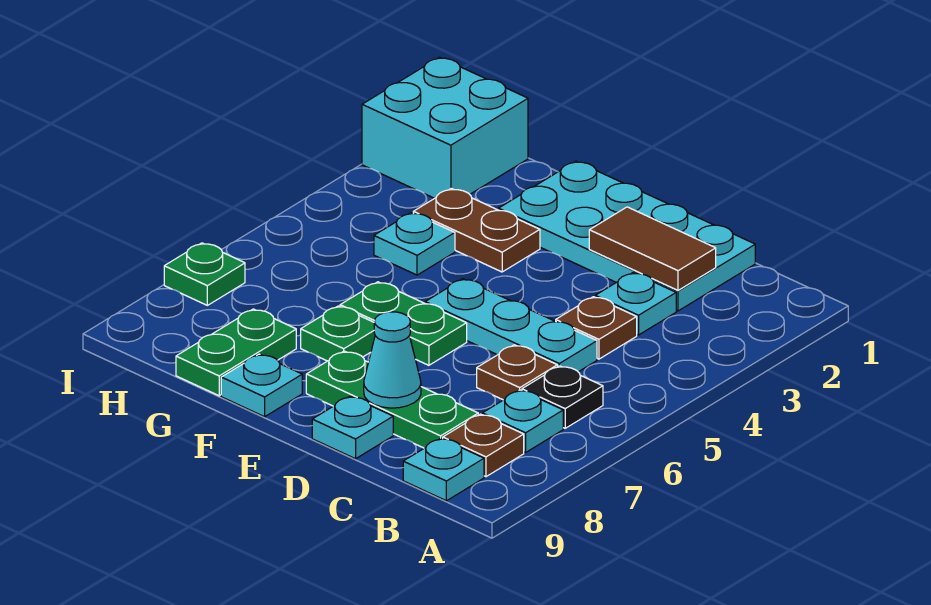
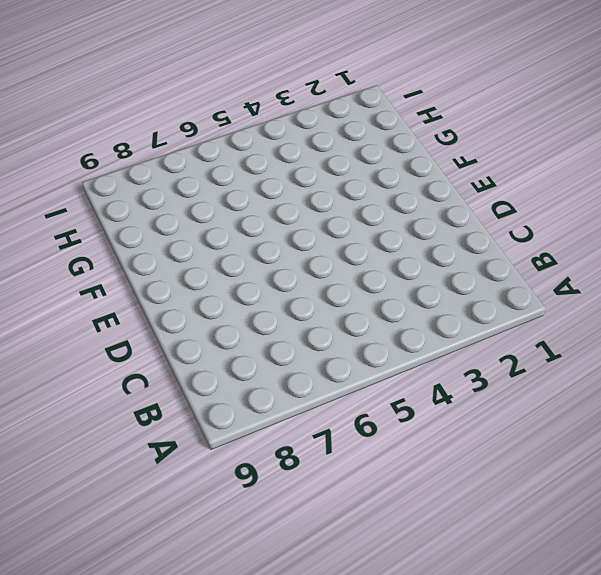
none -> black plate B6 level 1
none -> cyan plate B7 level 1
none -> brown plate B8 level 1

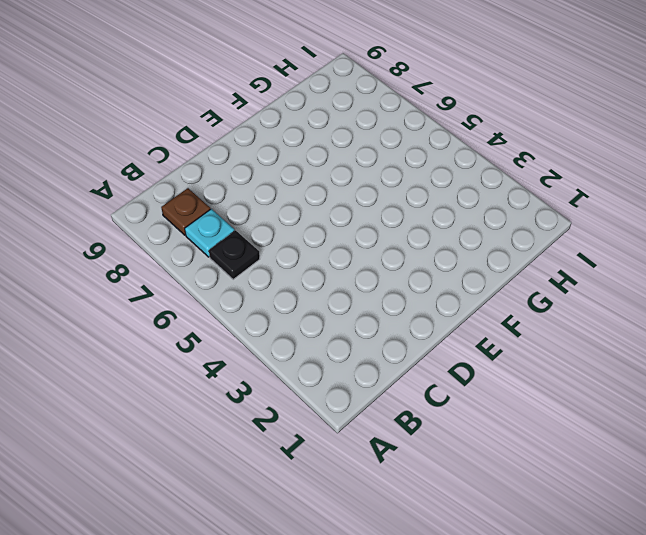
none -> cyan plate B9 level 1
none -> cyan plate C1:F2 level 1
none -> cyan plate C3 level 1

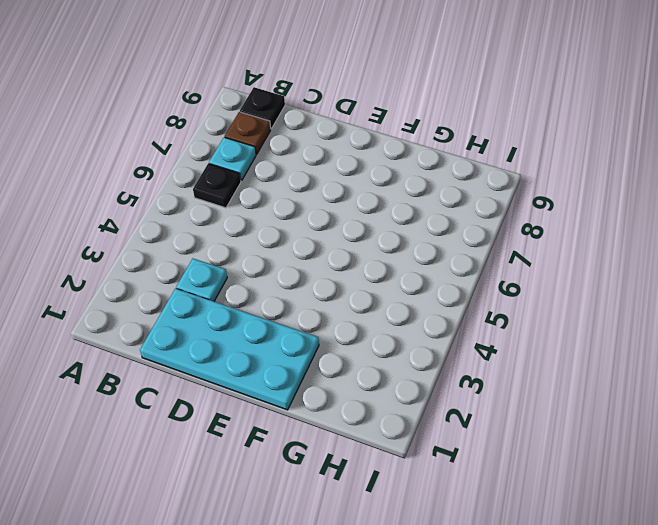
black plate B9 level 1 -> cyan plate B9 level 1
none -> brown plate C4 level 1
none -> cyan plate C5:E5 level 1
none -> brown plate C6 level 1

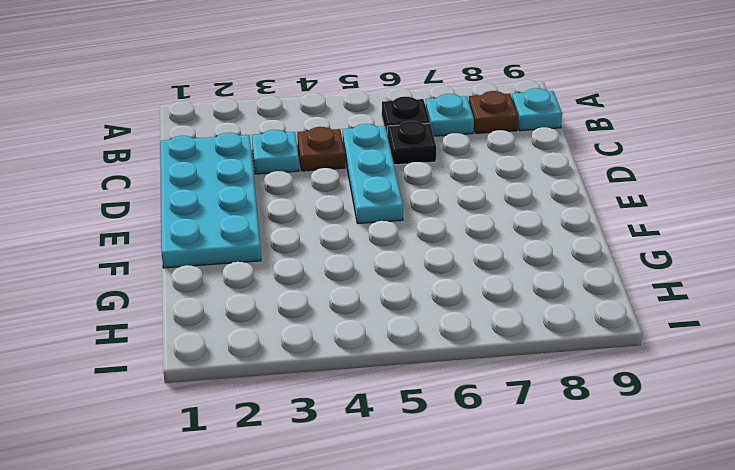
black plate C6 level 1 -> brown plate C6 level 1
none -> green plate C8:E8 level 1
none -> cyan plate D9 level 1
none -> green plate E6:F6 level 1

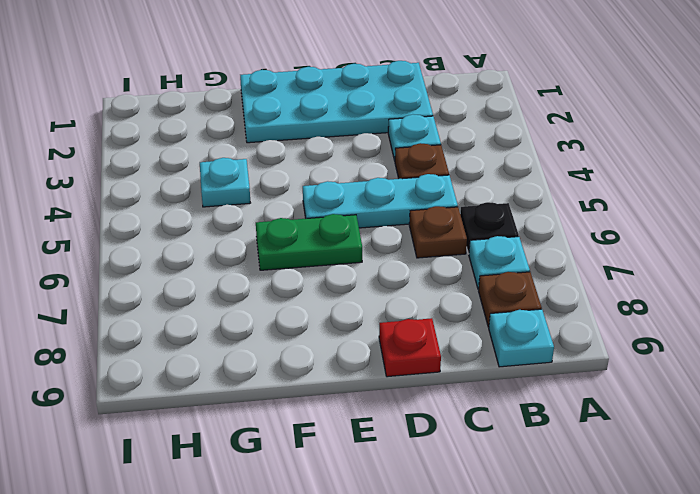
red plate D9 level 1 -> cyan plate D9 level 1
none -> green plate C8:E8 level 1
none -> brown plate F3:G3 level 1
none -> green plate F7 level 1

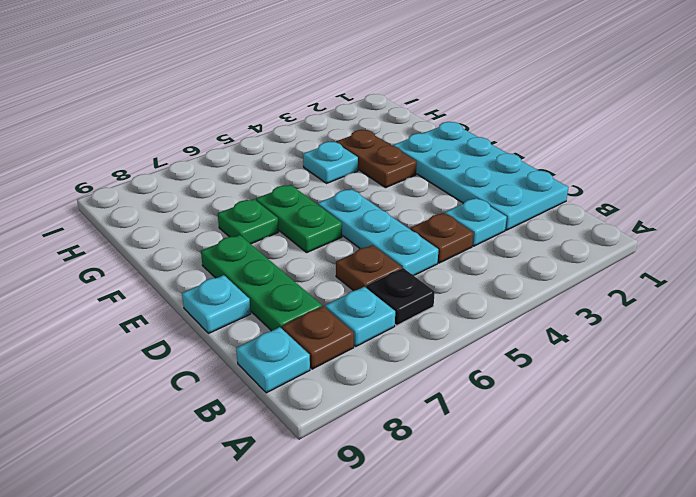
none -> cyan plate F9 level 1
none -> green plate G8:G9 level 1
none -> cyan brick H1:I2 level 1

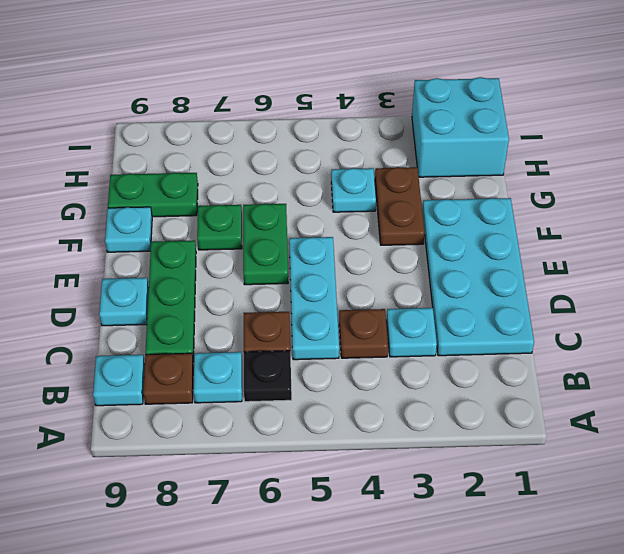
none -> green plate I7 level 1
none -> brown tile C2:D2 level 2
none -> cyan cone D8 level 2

§ **Task**
For each line above that carries the word "black", copy it out.

§ **Answer below**
none -> black plate B6 level 1
black plate B9 level 1 -> cyan plate B9 level 1
black plate C6 level 1 -> brown plate C6 level 1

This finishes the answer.